- **TASK GOAL**: Reproduce, line for line, the part of the records that runs from their start through the line containing "orange trapezoid at", including that final line.

(Data items)
((
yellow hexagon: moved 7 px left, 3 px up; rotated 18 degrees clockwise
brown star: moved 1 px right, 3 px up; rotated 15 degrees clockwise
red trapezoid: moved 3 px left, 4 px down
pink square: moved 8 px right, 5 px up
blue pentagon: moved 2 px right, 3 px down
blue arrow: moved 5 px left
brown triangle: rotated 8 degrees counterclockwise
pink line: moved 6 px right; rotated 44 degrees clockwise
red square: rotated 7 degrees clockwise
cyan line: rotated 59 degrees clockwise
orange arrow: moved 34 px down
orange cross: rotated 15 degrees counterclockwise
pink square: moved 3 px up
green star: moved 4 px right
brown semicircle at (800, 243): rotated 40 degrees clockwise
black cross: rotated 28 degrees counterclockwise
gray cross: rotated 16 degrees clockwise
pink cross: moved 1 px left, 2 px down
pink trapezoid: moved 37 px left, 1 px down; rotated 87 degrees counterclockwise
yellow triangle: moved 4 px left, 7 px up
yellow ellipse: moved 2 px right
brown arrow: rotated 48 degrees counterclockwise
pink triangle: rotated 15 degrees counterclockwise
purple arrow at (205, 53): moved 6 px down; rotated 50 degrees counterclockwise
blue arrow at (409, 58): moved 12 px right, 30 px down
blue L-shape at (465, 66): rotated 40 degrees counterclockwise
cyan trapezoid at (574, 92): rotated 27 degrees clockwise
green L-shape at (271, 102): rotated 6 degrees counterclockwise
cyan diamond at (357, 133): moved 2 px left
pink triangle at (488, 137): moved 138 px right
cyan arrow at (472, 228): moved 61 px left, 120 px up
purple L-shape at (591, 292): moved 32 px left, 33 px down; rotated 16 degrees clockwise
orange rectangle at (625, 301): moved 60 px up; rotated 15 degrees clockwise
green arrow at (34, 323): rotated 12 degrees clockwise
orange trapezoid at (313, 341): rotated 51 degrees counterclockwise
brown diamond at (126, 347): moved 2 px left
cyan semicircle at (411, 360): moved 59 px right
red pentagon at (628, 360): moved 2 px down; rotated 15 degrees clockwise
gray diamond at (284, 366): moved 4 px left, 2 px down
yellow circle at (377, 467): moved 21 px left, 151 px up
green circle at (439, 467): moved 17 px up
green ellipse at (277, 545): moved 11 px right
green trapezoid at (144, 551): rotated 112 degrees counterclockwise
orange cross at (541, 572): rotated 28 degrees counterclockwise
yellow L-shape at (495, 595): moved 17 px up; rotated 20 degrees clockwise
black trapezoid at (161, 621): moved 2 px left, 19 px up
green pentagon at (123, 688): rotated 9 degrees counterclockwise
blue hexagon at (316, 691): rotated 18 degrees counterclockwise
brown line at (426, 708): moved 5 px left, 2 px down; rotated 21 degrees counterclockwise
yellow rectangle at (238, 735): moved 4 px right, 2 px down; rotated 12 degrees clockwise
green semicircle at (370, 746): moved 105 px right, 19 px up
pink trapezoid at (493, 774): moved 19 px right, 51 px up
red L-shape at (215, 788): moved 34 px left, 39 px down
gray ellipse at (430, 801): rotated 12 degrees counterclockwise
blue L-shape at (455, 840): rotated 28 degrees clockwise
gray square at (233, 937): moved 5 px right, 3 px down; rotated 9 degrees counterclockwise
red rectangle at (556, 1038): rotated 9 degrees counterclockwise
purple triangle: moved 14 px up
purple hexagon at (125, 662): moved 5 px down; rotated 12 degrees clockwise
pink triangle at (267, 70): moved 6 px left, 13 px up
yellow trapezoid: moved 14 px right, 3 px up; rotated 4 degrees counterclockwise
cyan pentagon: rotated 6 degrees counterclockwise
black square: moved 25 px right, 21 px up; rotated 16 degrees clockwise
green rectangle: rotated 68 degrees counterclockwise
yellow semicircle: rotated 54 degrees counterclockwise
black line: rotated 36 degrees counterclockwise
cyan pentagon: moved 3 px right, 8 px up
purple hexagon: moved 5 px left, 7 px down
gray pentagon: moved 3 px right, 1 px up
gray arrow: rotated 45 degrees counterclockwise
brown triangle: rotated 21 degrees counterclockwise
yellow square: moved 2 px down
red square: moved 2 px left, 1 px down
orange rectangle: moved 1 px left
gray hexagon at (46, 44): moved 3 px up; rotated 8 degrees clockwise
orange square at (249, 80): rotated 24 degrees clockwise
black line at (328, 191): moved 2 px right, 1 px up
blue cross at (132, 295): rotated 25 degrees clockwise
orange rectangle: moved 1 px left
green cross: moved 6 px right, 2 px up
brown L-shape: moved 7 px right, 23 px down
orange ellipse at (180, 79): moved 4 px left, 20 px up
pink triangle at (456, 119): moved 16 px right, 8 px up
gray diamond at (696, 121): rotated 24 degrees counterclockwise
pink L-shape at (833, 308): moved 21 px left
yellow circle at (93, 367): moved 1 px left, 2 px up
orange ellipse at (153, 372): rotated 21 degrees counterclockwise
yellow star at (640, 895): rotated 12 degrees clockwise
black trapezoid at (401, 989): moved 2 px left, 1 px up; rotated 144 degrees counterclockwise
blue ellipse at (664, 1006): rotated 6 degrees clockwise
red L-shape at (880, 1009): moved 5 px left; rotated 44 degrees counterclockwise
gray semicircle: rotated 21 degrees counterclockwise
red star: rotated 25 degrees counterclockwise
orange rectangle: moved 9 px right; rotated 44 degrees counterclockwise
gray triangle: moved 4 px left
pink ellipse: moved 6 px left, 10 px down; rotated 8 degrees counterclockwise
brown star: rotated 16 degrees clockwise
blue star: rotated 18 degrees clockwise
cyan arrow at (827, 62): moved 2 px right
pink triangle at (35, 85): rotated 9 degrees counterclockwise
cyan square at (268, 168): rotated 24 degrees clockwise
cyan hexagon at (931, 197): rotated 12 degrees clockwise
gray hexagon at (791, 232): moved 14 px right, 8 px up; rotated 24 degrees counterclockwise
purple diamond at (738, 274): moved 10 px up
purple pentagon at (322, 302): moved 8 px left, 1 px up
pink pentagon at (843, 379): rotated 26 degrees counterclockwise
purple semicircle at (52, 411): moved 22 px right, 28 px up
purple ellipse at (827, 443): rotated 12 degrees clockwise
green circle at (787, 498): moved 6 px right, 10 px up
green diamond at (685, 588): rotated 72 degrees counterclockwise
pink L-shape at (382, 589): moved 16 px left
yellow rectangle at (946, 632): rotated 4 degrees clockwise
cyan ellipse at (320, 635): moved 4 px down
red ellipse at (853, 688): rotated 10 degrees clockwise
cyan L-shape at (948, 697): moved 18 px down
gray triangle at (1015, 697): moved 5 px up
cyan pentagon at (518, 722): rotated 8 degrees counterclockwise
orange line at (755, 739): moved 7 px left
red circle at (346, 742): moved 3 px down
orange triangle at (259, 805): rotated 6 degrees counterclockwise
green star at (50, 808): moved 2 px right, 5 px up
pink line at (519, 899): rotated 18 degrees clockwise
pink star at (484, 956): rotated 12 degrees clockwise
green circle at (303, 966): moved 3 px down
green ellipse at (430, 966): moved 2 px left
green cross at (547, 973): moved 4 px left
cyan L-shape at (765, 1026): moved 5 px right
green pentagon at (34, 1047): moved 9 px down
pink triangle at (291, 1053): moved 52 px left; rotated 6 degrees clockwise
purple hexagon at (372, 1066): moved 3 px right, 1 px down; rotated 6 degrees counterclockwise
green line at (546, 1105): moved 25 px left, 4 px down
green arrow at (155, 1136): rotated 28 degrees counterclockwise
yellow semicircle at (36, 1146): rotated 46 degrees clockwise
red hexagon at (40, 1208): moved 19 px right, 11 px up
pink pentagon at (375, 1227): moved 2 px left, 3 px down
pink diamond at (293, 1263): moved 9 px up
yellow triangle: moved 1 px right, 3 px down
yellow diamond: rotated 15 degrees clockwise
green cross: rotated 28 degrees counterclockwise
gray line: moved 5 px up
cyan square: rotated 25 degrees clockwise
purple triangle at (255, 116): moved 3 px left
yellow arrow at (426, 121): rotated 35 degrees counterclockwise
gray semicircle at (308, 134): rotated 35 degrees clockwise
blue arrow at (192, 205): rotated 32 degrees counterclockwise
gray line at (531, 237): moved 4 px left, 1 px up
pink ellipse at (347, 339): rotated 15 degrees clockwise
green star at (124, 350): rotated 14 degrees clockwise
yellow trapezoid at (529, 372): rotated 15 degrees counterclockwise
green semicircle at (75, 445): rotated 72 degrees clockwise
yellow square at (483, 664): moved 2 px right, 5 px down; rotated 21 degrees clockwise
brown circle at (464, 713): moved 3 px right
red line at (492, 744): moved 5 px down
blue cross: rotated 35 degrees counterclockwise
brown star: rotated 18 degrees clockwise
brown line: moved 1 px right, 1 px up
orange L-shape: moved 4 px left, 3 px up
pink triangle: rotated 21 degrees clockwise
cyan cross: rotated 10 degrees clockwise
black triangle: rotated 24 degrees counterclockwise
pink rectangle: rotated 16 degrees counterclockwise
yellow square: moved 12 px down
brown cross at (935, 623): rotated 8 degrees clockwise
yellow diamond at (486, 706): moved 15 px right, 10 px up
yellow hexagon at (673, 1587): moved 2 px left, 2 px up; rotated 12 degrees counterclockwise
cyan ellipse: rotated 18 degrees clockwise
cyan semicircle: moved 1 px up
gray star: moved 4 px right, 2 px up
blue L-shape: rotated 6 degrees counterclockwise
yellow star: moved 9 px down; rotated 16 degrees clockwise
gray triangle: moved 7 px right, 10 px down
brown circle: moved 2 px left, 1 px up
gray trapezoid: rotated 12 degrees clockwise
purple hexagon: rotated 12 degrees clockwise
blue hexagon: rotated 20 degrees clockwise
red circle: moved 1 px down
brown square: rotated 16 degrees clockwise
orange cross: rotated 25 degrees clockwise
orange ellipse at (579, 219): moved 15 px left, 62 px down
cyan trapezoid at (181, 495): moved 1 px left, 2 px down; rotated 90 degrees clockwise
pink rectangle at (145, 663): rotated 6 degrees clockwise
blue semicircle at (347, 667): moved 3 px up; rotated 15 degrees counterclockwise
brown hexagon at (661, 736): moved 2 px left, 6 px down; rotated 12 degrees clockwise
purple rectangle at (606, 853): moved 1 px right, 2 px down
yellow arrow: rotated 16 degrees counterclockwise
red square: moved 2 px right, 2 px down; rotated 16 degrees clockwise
))
- **TASK RESULT**:
yellow hexagon: moved 7 px left, 3 px up; rotated 18 degrees clockwise
brown star: moved 1 px right, 3 px up; rotated 15 degrees clockwise
red trapezoid: moved 3 px left, 4 px down
pink square: moved 8 px right, 5 px up
blue pentagon: moved 2 px right, 3 px down
blue arrow: moved 5 px left
brown triangle: rotated 8 degrees counterclockwise
pink line: moved 6 px right; rotated 44 degrees clockwise
red square: rotated 7 degrees clockwise
cyan line: rotated 59 degrees clockwise
orange arrow: moved 34 px down
orange cross: rotated 15 degrees counterclockwise
pink square: moved 3 px up
green star: moved 4 px right
brown semicircle at (800, 243): rotated 40 degrees clockwise
black cross: rotated 28 degrees counterclockwise
gray cross: rotated 16 degrees clockwise
pink cross: moved 1 px left, 2 px down
pink trapezoid: moved 37 px left, 1 px down; rotated 87 degrees counterclockwise
yellow triangle: moved 4 px left, 7 px up
yellow ellipse: moved 2 px right
brown arrow: rotated 48 degrees counterclockwise
pink triangle: rotated 15 degrees counterclockwise
purple arrow at (205, 53): moved 6 px down; rotated 50 degrees counterclockwise
blue arrow at (409, 58): moved 12 px right, 30 px down
blue L-shape at (465, 66): rotated 40 degrees counterclockwise
cyan trapezoid at (574, 92): rotated 27 degrees clockwise
green L-shape at (271, 102): rotated 6 degrees counterclockwise
cyan diamond at (357, 133): moved 2 px left
pink triangle at (488, 137): moved 138 px right
cyan arrow at (472, 228): moved 61 px left, 120 px up
purple L-shape at (591, 292): moved 32 px left, 33 px down; rotated 16 degrees clockwise
orange rectangle at (625, 301): moved 60 px up; rotated 15 degrees clockwise
green arrow at (34, 323): rotated 12 degrees clockwise
orange trapezoid at (313, 341): rotated 51 degrees counterclockwise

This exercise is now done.